_Your task_
Pick out every line below that contains the word "yellow", and copy each one in full.

^^^^^^^^

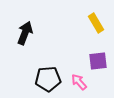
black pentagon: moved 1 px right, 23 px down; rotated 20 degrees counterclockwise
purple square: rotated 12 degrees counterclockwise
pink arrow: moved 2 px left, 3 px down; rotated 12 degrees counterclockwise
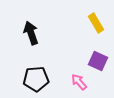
black arrow: moved 6 px right; rotated 40 degrees counterclockwise
purple square: rotated 30 degrees clockwise
black pentagon: moved 12 px left
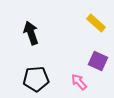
yellow rectangle: rotated 18 degrees counterclockwise
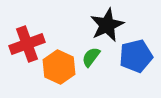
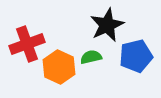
green semicircle: rotated 40 degrees clockwise
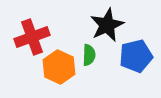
red cross: moved 5 px right, 7 px up
green semicircle: moved 2 px left, 2 px up; rotated 105 degrees clockwise
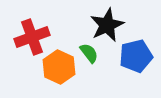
green semicircle: moved 2 px up; rotated 40 degrees counterclockwise
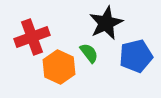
black star: moved 1 px left, 2 px up
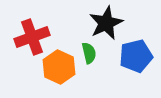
green semicircle: rotated 25 degrees clockwise
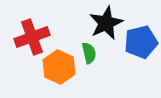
blue pentagon: moved 5 px right, 14 px up
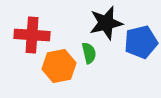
black star: rotated 12 degrees clockwise
red cross: moved 2 px up; rotated 24 degrees clockwise
orange hexagon: moved 1 px up; rotated 24 degrees clockwise
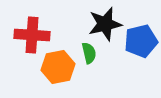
black star: moved 1 px left, 1 px down
blue pentagon: moved 1 px up
orange hexagon: moved 1 px left, 1 px down
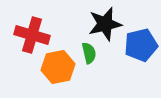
red cross: rotated 12 degrees clockwise
blue pentagon: moved 4 px down
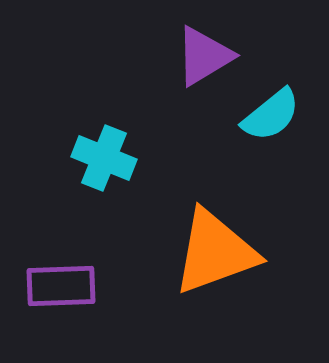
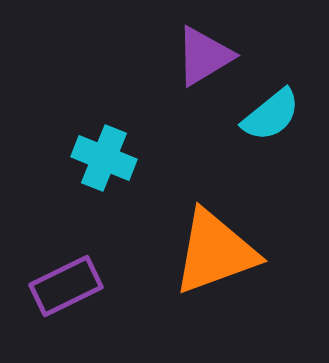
purple rectangle: moved 5 px right; rotated 24 degrees counterclockwise
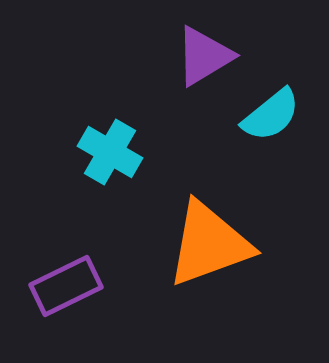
cyan cross: moved 6 px right, 6 px up; rotated 8 degrees clockwise
orange triangle: moved 6 px left, 8 px up
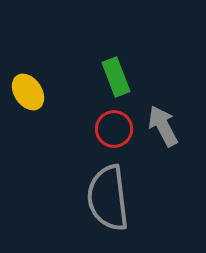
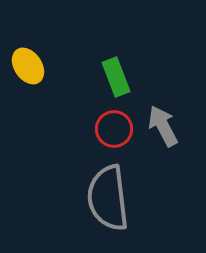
yellow ellipse: moved 26 px up
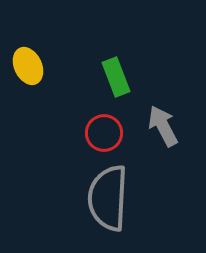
yellow ellipse: rotated 9 degrees clockwise
red circle: moved 10 px left, 4 px down
gray semicircle: rotated 10 degrees clockwise
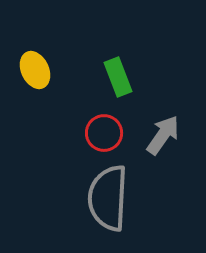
yellow ellipse: moved 7 px right, 4 px down
green rectangle: moved 2 px right
gray arrow: moved 9 px down; rotated 63 degrees clockwise
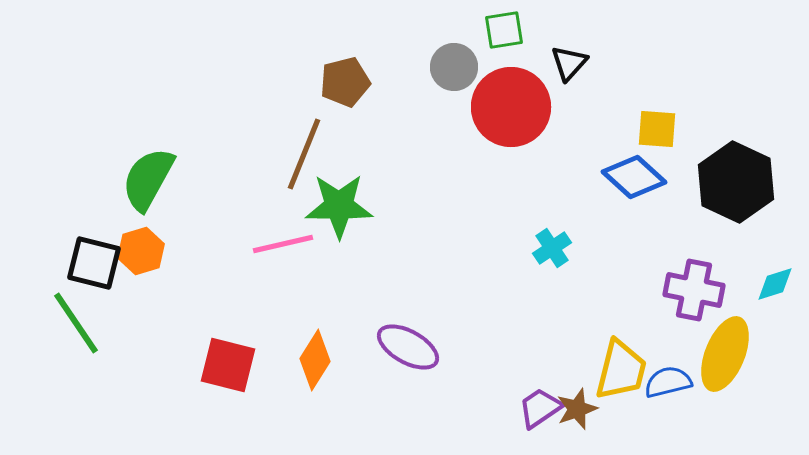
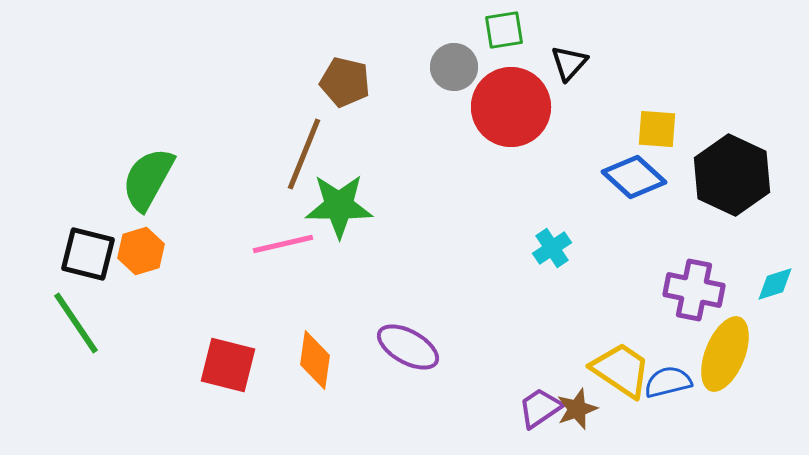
brown pentagon: rotated 27 degrees clockwise
black hexagon: moved 4 px left, 7 px up
black square: moved 6 px left, 9 px up
orange diamond: rotated 24 degrees counterclockwise
yellow trapezoid: rotated 70 degrees counterclockwise
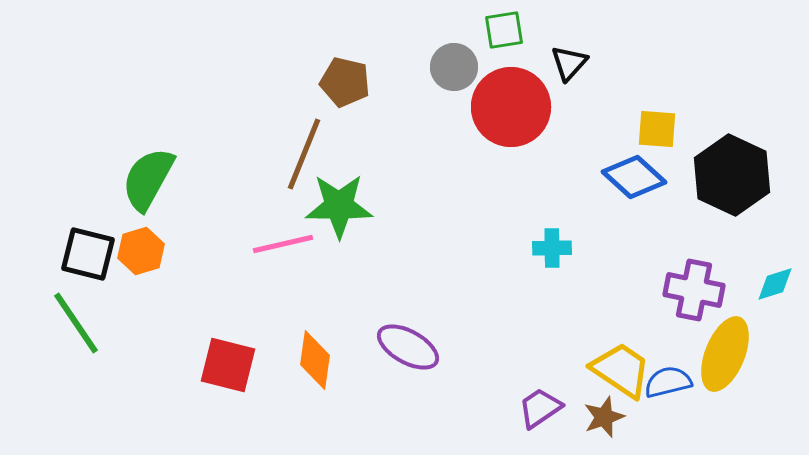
cyan cross: rotated 33 degrees clockwise
brown star: moved 27 px right, 8 px down
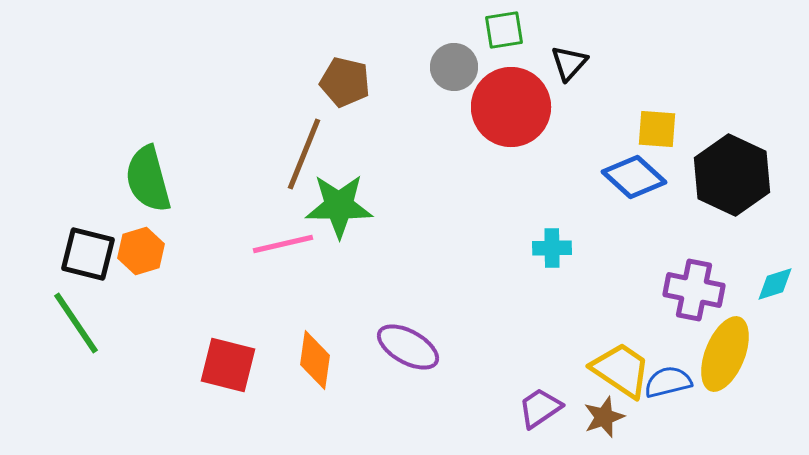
green semicircle: rotated 44 degrees counterclockwise
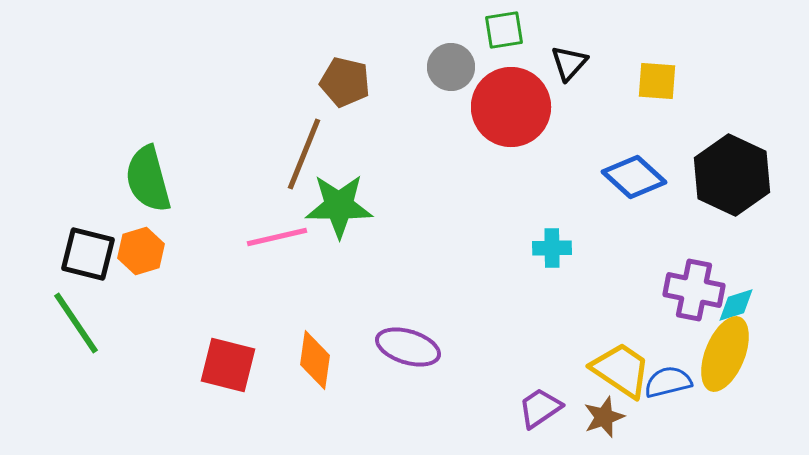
gray circle: moved 3 px left
yellow square: moved 48 px up
pink line: moved 6 px left, 7 px up
cyan diamond: moved 39 px left, 21 px down
purple ellipse: rotated 12 degrees counterclockwise
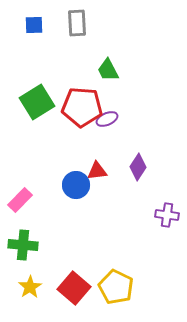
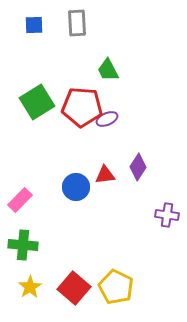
red triangle: moved 8 px right, 4 px down
blue circle: moved 2 px down
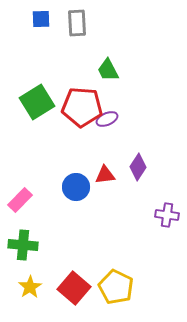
blue square: moved 7 px right, 6 px up
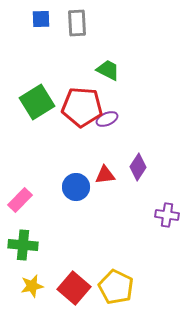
green trapezoid: rotated 145 degrees clockwise
yellow star: moved 2 px right, 1 px up; rotated 20 degrees clockwise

^^^^^^^^

_Written reply_
yellow rectangle: rotated 18 degrees counterclockwise
yellow ellipse: moved 26 px up
yellow ellipse: rotated 9 degrees clockwise
yellow ellipse: moved 7 px right, 4 px down
yellow trapezoid: rotated 70 degrees counterclockwise
yellow square: moved 48 px up
yellow star: moved 2 px right, 1 px up; rotated 20 degrees clockwise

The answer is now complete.